● **RECORDS SHOWN**
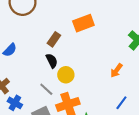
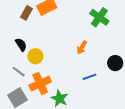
brown rectangle: (54, 39) -> (26, 13), moved
blue line: (121, 103) -> (90, 77), turned 40

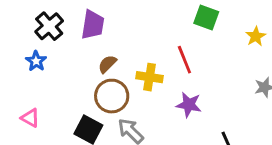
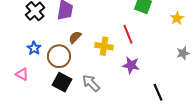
blue star: (36, 61) -> (34, 48), moved
brown circle: (112, 96) -> (59, 56), moved

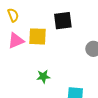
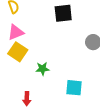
yellow square: (38, 36) -> (18, 52), moved, turned 30

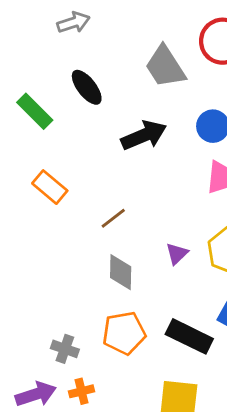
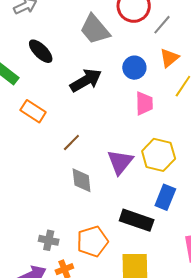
orange rectangle: (50, 187) -> (33, 111), moved
purple triangle: (177, 254) -> (120, 162), size x1.6
orange pentagon: (124, 333) -> (92, 241), moved

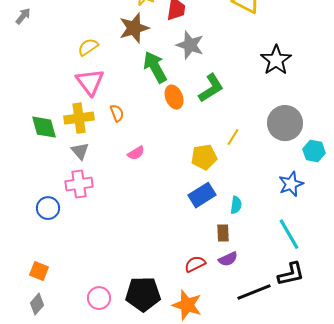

● **DESCRIPTION OF THE TASK**
Only the lines starting at the one with "blue line: (121, 103) -> (90, 77), turned 40" and ending at the one with "purple triangle: (177, 254)" should be printed, each exactly as it appears in the material above; the pictures are to be omitted.

● **EXPECTED OUTPUT**
blue line: (121, 103) -> (90, 77), turned 40

blue star: (36, 61) -> (34, 48), moved
brown circle: (112, 96) -> (59, 56), moved

yellow square: (38, 36) -> (18, 52), moved, turned 30

orange rectangle: (50, 187) -> (33, 111), moved
purple triangle: (177, 254) -> (120, 162), size x1.6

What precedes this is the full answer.